* AIM OF THE EXERCISE
Print out the data precisely as it appears here, with no pictures.

Records from a data collection:
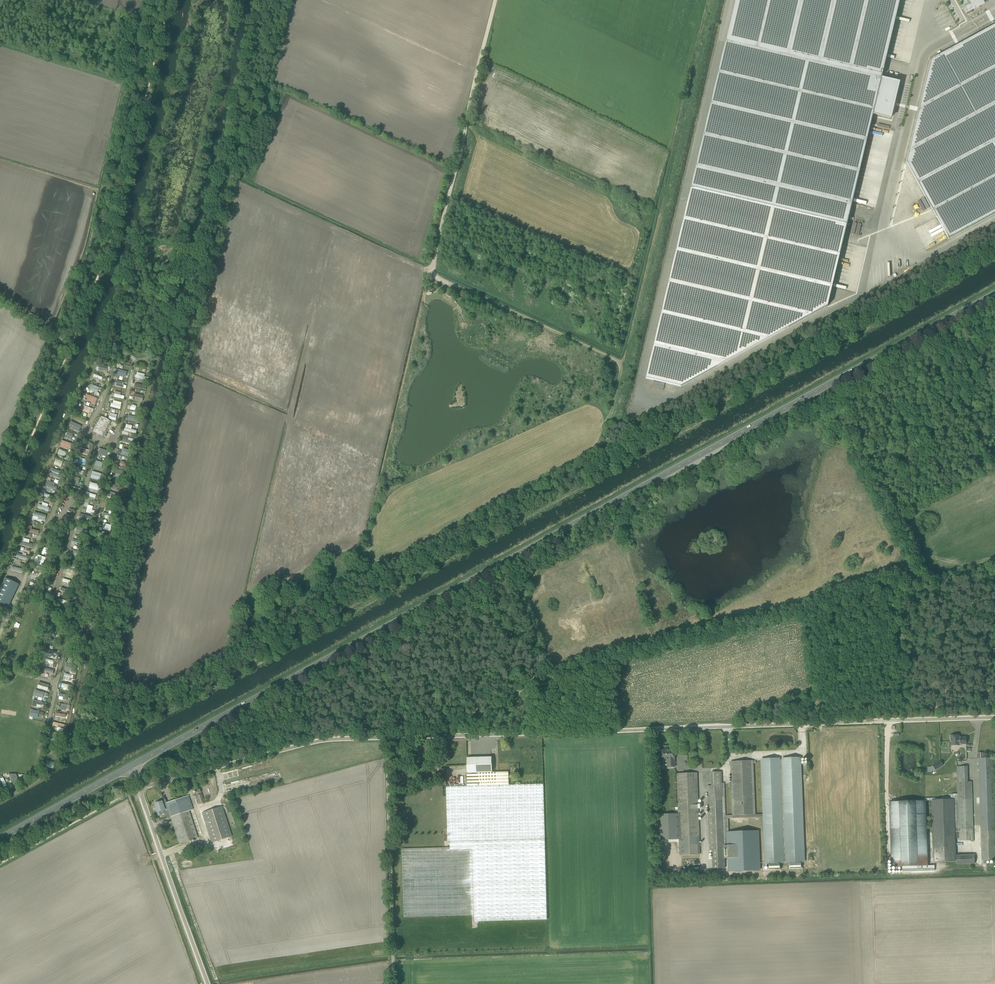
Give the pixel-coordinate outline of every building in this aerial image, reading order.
[(881,79),(897,13),(900,0),(736,0),(726,42),(881,79)] [(966,13),(985,3),(983,0),(971,0),(970,1),(971,4),(963,8),(966,13)] [(994,214),(994,26),(931,60),(907,163),(948,239),(994,214)] [(899,83),(881,79),(726,42),(691,188),(847,225),(873,115),(891,119),(899,83)] [(847,225),(691,188),(646,378),(681,387),(828,306),(847,225)] [(148,381),(148,378),(145,377),(146,374),(137,372),(137,375),(134,374),(133,377),(148,381)] [(101,383),(103,377),(94,374),(92,379),(101,383)] [(124,382),(113,380),(112,385),(126,388),(127,385),(123,385),(124,382)] [(86,389),(98,393),(98,390),(100,391),(101,388),(91,384),(90,387),(87,386),(86,389)] [(125,396),(121,395),(121,393),(116,391),(114,397),(124,399),(125,396)] [(134,393),(133,399),(143,402),(145,396),(134,393)] [(88,398),(87,401),(96,404),(98,398),(86,394),(86,397),(88,398)] [(79,404),(79,406),(81,407),(80,411),(89,413),(89,411),(93,412),(94,408),(79,404)] [(129,415),(127,420),(138,423),(140,417),(129,415)] [(111,421),(101,416),(93,431),(103,436),(111,421)] [(79,432),(82,425),(71,421),(69,428),(79,432)] [(65,438),(75,441),(77,435),(67,432),(65,438)] [(132,445),(134,438),(124,436),(122,442),(132,445)] [(62,440),(60,446),(72,450),(74,444),(62,440)] [(90,456),(94,443),(90,442),(88,450),(82,448),(81,453),(90,456)] [(99,448),(98,454),(109,457),(110,451),(99,448)] [(123,448),(122,455),(129,457),(130,450),(123,448)] [(54,464),(61,467),(63,462),(56,459),(54,464)] [(51,468),(50,474),(61,477),(63,471),(51,468)] [(112,475),(120,478),(122,472),(114,469),(112,475)] [(91,477),(100,480),(102,473),(92,471),(91,477)] [(48,480),(46,486),(55,490),(58,484),(48,480)] [(35,511),(33,516),(45,520),(47,515),(35,511)] [(79,519),(91,522),(92,516),(80,514),(79,519)] [(75,532),(82,534),(84,529),(77,526),(75,532)] [(6,578),(0,590),(0,603),(8,607),(19,585),(6,578)] [(48,691),(50,685),(39,682),(37,688),(48,691)] [(34,695),(39,697),(38,699),(43,701),(45,692),(35,690),(34,695)] [(34,700),(32,705),(42,708),(43,702),(34,700)] [(42,719),(44,713),(32,709),(30,715),(42,719)] [(65,732),(66,725),(54,722),(52,729),(65,732)] [(960,745),(960,744),(966,744),(966,737),(959,737),(959,735),(950,735),(951,746),(960,745)] [(929,862),(926,742),(918,742),(917,736),(897,736),(898,742),(890,743),(893,863),(929,862)] [(662,757),(662,759),(667,758),(668,767),(675,767),(674,749),(669,749),(669,750),(662,750),(662,754),(661,755),(661,757),(662,757)] [(983,860),(983,863),(985,863),(985,860),(994,860),(994,797),(994,763),(992,763),(992,758),(983,758),(983,754),(978,754),(979,767),(977,767),(977,771),(979,771),(981,861),(983,860)] [(466,758),(467,772),(492,772),(492,757),(466,758)] [(53,769),(55,759),(51,758),(51,761),(47,761),(46,767),(53,769)] [(763,814),(755,815),(733,816),(733,818),(763,817),(765,863),(804,861),(801,759),(761,760),(763,814)] [(755,815),(753,761),(731,761),(733,816),(755,815)] [(967,766),(957,767),(958,794),(952,794),(953,799),(954,829),(959,829),(959,838),(959,840),(970,840),(970,842),(973,842),(971,782),(967,782),(967,766)] [(269,772),(270,779),(281,777),(279,770),(269,772)] [(493,772),(492,772),(467,772),(467,773),(467,786),(508,785),(508,772),(493,772)] [(727,833),(726,816),(725,783),(722,783),(721,772),(711,772),(712,786),(707,786),(710,851),(712,851),(713,868),(725,868),(725,856),(728,856),(728,855),(729,855),(729,853),(729,848),(727,849),(727,833)] [(700,855),(697,773),(677,773),(678,807),(679,814),(658,814),(659,840),(679,839),(680,855),(700,855)] [(545,839),(543,784),(508,785),(467,786),(446,787),(447,841),(450,841),(472,841),(545,839)] [(196,796),(199,805),(205,803),(202,794),(196,796)] [(193,809),(188,796),(166,803),(170,817),(179,844),(198,838),(189,811),(193,809)] [(155,808),(157,816),(161,815),(161,811),(163,810),(166,818),(170,817),(166,803),(165,799),(161,800),(161,801),(155,803),(156,807),(155,808)] [(934,862),(955,861),(954,855),(946,855),(946,847),(954,847),(954,838),(959,838),(959,829),(954,829),(953,799),(932,800),(934,862)] [(212,843),(231,836),(222,806),(202,813),(212,843)] [(761,871),(759,832),(729,833),(727,833),(727,849),(729,848),(729,853),(729,855),(728,855),(728,856),(729,872),(761,871)] [(472,841),(474,915),(474,922),(547,920),(545,839),(472,841)] [(402,849),(404,917),(474,915),(472,841),(450,841),(450,848),(402,849)] [(977,854),(959,855),(959,864),(977,864),(977,854)]
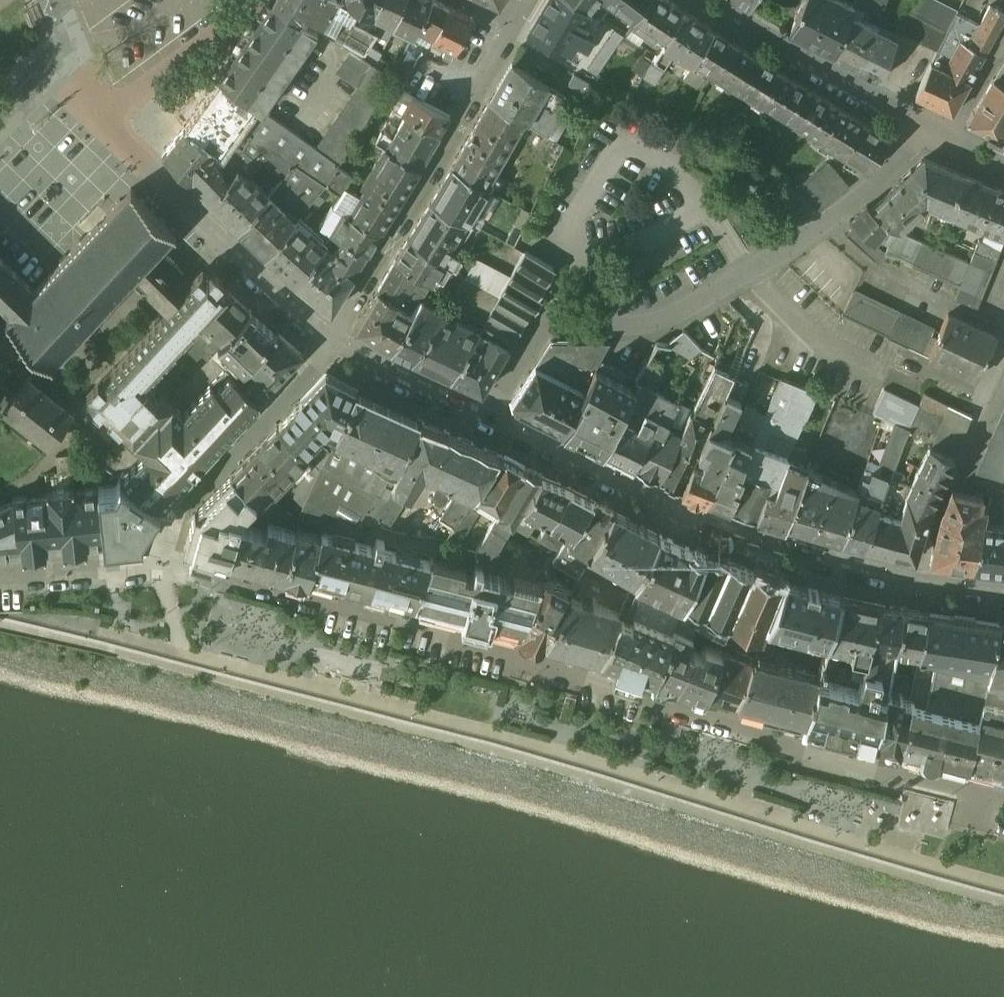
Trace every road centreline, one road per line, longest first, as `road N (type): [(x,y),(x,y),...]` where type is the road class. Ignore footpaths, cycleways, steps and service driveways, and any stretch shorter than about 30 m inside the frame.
road 1 (residential): [(1003,796),(156,563)]
road 2 (residential): [(930,124),(892,176),(720,295),(633,325),(544,332),(484,423)]
road 3 (residential): [(484,423),(671,511),(805,558),(917,586),(1003,593)]
road 4 (residential): [(332,343),(519,34)]
road 5 (residential): [(0,335),(70,390),(212,235)]
road 6 (residential): [(156,563),(174,516),(332,343)]
road 7 (residential): [(930,124),(712,0)]
road 8 (residential): [(134,149),(248,0)]
road 9 (residential): [(332,343),(484,423)]
road 10 (residential): [(212,235),(332,343)]
road 11 (residential): [(0,579),(156,563)]
road 12 (residential): [(134,149),(75,45)]

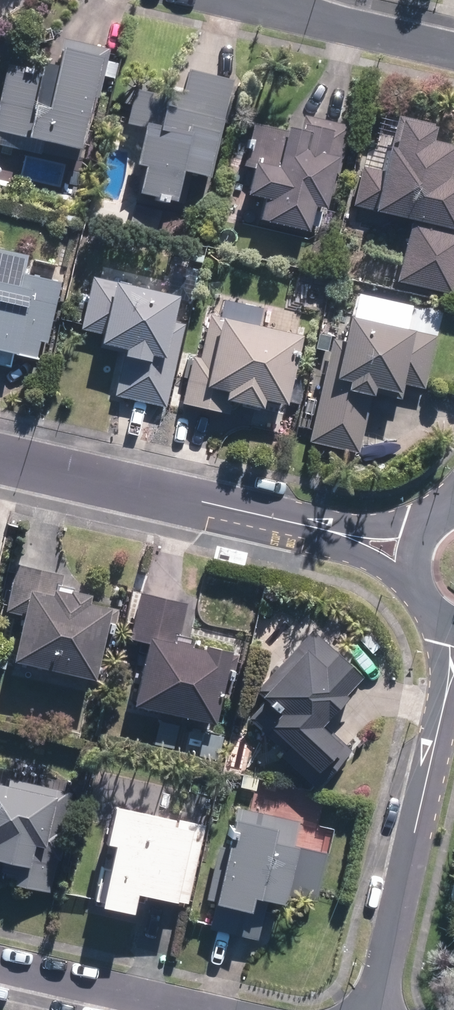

* EXPECTED OUTPUT
Give the pixel-coordinate outline of every building in this aerial image, reading order.
[(881,79),(897,13),(900,0),(736,0),(726,42),(881,79)] [(966,13),(985,3),(983,0),(971,0),(970,1),(971,4),(963,8),(966,13)] [(994,214),(994,26),(931,60),(907,163),(948,239),(994,214)] [(899,83),(881,79),(726,42),(691,188),(847,225),(873,115),(891,119),(899,83)] [(847,225),(691,188),(646,378),(681,387),(828,306),(847,225)] [(148,381),(148,378),(145,377),(146,374),(137,372),(137,375),(134,374),(133,377),(148,381)] [(101,383),(103,377),(94,374),(92,379),(101,383)] [(124,382),(113,380),(112,385),(126,388),(127,385),(123,385),(124,382)] [(86,389),(98,393),(98,390),(100,391),(101,388),(91,384),(90,387),(87,386),(86,389)] [(125,396),(121,395),(121,393),(116,391),(114,397),(124,399),(125,396)] [(134,393),(133,399),(143,402),(145,396),(134,393)] [(88,398),(87,401),(96,404),(98,398),(86,394),(86,397),(88,398)] [(79,404),(79,406),(81,407),(80,411),(89,413),(89,411),(93,412),(94,408),(79,404)] [(129,415),(127,420),(138,423),(140,417),(129,415)] [(111,421),(101,416),(93,431),(103,436),(111,421)] [(79,432),(82,425),(71,421),(69,428),(79,432)] [(65,438),(75,441),(77,435),(67,432),(65,438)] [(132,445),(134,438),(124,436),(122,442),(132,445)] [(62,440),(60,446),(72,450),(74,444),(62,440)] [(90,456),(94,443),(90,442),(88,450),(82,448),(81,453),(90,456)] [(99,448),(98,454),(109,457),(110,451),(99,448)] [(123,448),(122,455),(129,457),(130,450),(123,448)] [(54,464),(61,467),(63,462),(56,459),(54,464)] [(51,468),(50,474),(61,477),(63,471),(51,468)] [(112,475),(120,478),(122,472),(114,469),(112,475)] [(91,477),(100,480),(102,473),(92,471),(91,477)] [(48,480),(46,486),(55,490),(58,484),(48,480)] [(35,511),(33,516),(45,520),(47,515),(35,511)] [(79,519),(91,522),(92,516),(80,514),(79,519)] [(75,532),(82,534),(84,529),(77,526),(75,532)] [(6,578),(0,590),(0,603),(8,607),(19,585),(6,578)] [(48,691),(50,685),(39,682),(37,688),(48,691)] [(34,695),(39,697),(38,699),(43,701),(45,692),(35,690),(34,695)] [(34,700),(32,705),(42,708),(43,702),(34,700)] [(42,719),(44,713),(32,709),(30,715),(42,719)] [(65,732),(66,725),(54,722),(52,729),(65,732)] [(960,745),(960,744),(966,744),(966,737),(959,737),(959,735),(950,735),(951,746),(960,745)] [(929,862),(926,742),(918,742),(917,736),(897,736),(898,742),(890,743),(893,863),(929,862)] [(662,757),(662,759),(667,758),(668,767),(675,767),(674,749),(669,749),(669,750),(662,750),(662,754),(661,755),(661,757),(662,757)] [(983,860),(983,863),(985,863),(985,860),(994,860),(994,797),(994,763),(992,763),(992,758),(983,758),(983,754),(978,754),(979,767),(977,767),(977,771),(979,771),(981,861),(983,860)] [(466,758),(467,772),(492,772),(492,757),(466,758)] [(53,769),(55,759),(51,758),(51,761),(47,761),(46,767),(53,769)] [(763,814),(755,815),(733,816),(733,818),(763,817),(765,863),(804,861),(801,759),(761,760),(763,814)] [(755,815),(753,761),(731,761),(733,816),(755,815)] [(967,766),(957,767),(958,794),(952,794),(953,799),(954,829),(959,829),(959,838),(959,840),(970,840),(970,842),(973,842),(971,782),(967,782),(967,766)] [(269,772),(270,779),(281,777),(279,770),(269,772)] [(493,772),(492,772),(467,772),(467,773),(467,786),(508,785),(508,772),(493,772)] [(727,833),(726,816),(725,783),(722,783),(721,772),(711,772),(712,786),(707,786),(710,851),(712,851),(713,868),(725,868),(725,856),(728,856),(728,855),(729,855),(729,853),(729,848),(727,849),(727,833)] [(700,855),(697,773),(677,773),(678,807),(679,814),(658,814),(659,840),(679,839),(680,855),(700,855)] [(545,839),(543,784),(508,785),(467,786),(446,787),(447,841),(450,841),(472,841),(545,839)] [(196,796),(199,805),(205,803),(202,794),(196,796)] [(193,809),(188,796),(166,803),(170,817),(179,844),(198,838),(189,811),(193,809)] [(155,808),(157,816),(161,815),(161,811),(163,810),(166,818),(170,817),(166,803),(165,799),(161,800),(161,801),(155,803),(156,807),(155,808)] [(934,862),(955,861),(954,855),(946,855),(946,847),(954,847),(954,838),(959,838),(959,829),(954,829),(953,799),(932,800),(934,862)] [(212,843),(231,836),(222,806),(202,813),(212,843)] [(761,871),(759,832),(729,833),(727,833),(727,849),(729,848),(729,853),(729,855),(728,855),(728,856),(729,872),(761,871)] [(472,841),(474,915),(474,922),(547,920),(545,839),(472,841)] [(402,849),(404,917),(474,915),(472,841),(450,841),(450,848),(402,849)] [(977,854),(959,855),(959,864),(977,864),(977,854)]
Trace every road centreline, one road per line, longest first, as `road N (type): [(x,y),(x,y),...]` where type is the road class. Ignore footpaths, cycleways, steps and service driveways, and any stretch shorter than about 30 m inside the frame.
road 1 (residential): [(1003,796),(156,563)]
road 2 (residential): [(930,124),(892,176),(720,295),(633,325),(544,332),(484,423)]
road 3 (residential): [(484,423),(671,511),(805,558),(917,586),(1003,593)]
road 4 (residential): [(332,343),(519,34)]
road 5 (residential): [(0,335),(70,390),(212,235)]
road 6 (residential): [(156,563),(174,516),(332,343)]
road 7 (residential): [(930,124),(712,0)]
road 8 (residential): [(134,149),(248,0)]
road 9 (residential): [(332,343),(484,423)]
road 10 (residential): [(212,235),(332,343)]
road 11 (residential): [(0,579),(156,563)]
road 12 (residential): [(134,149),(75,45)]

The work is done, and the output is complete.